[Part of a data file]
▬▬▬

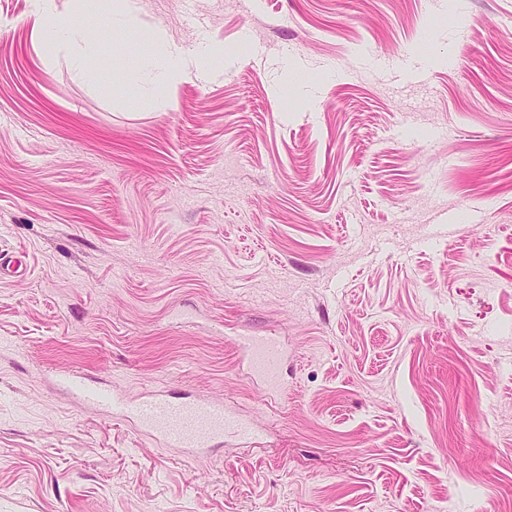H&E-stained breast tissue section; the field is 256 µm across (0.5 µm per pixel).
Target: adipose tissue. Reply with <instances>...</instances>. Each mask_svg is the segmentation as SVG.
I'll use <instances>...</instances> for the list:
<instances>
[{
	"mask_svg": "<svg viewBox=\"0 0 512 512\" xmlns=\"http://www.w3.org/2000/svg\"><path fill=\"white\" fill-rule=\"evenodd\" d=\"M29 5L31 15L43 23L38 34L39 43L50 48H74L75 67L83 75H90L91 53L80 47L82 32L73 25L56 22L57 0H29ZM223 69L224 50L220 46L203 42L188 49L168 42L162 44L159 56H145L136 67L121 65L114 68L113 73L128 85L144 81L165 88L193 74L208 76Z\"/></svg>",
	"mask_w": 512,
	"mask_h": 512,
	"instance_id": "1",
	"label": "adipose tissue"
}]
</instances>
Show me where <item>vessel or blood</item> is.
<instances>
[{
    "mask_svg": "<svg viewBox=\"0 0 512 512\" xmlns=\"http://www.w3.org/2000/svg\"><path fill=\"white\" fill-rule=\"evenodd\" d=\"M236 344L248 375L260 386L267 402L288 396L283 368L288 348L278 336H241ZM60 384L81 404L121 417L139 430L161 437L167 447L198 456L223 444L226 437L256 441L257 430L239 420L223 403L177 401L163 391L141 394L126 401L111 389L92 387L80 377L61 378Z\"/></svg>",
    "mask_w": 512,
    "mask_h": 512,
    "instance_id": "1",
    "label": "vessel or blood"
}]
</instances>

▬▬▬

◆ TASK PROMPT: Reproduce each entry verbatim, excluding any embedded images.

◆ RESULT OF THE TASK:
H&E-stained breast tissue section; the field is 256 µm across (0.5 µm per pixel).
Target: adipose tissue. Reply with <instances>...</instances>. Each mask_svg is the segmentation as SVG.
I'll use <instances>...</instances> for the list:
<instances>
[{
	"mask_svg": "<svg viewBox=\"0 0 512 512\" xmlns=\"http://www.w3.org/2000/svg\"><path fill=\"white\" fill-rule=\"evenodd\" d=\"M29 5L31 15L43 23L38 34L39 43L50 48H74L75 67L83 75H90L91 53L80 47L82 32L73 25L56 22L57 0H29ZM223 69L224 50L220 46L203 42L188 49L168 42L162 44L159 56H145L136 67L121 65L114 68L113 73L128 85L144 81L165 88L193 74L208 76Z\"/></svg>",
	"mask_w": 512,
	"mask_h": 512,
	"instance_id": "1",
	"label": "adipose tissue"
}]
</instances>
Show me where <item>vessel or blood</item> is.
<instances>
[{
    "mask_svg": "<svg viewBox=\"0 0 512 512\" xmlns=\"http://www.w3.org/2000/svg\"><path fill=\"white\" fill-rule=\"evenodd\" d=\"M236 344L248 375L260 386L267 402L288 396L283 368L288 348L278 336H241ZM60 384L81 404L121 417L139 430L161 437L167 447L198 456L223 444L226 437L256 441L257 430L239 420L223 403L177 401L163 391L141 394L126 401L111 389L92 387L80 377L61 378Z\"/></svg>",
    "mask_w": 512,
    "mask_h": 512,
    "instance_id": "1",
    "label": "vessel or blood"
}]
</instances>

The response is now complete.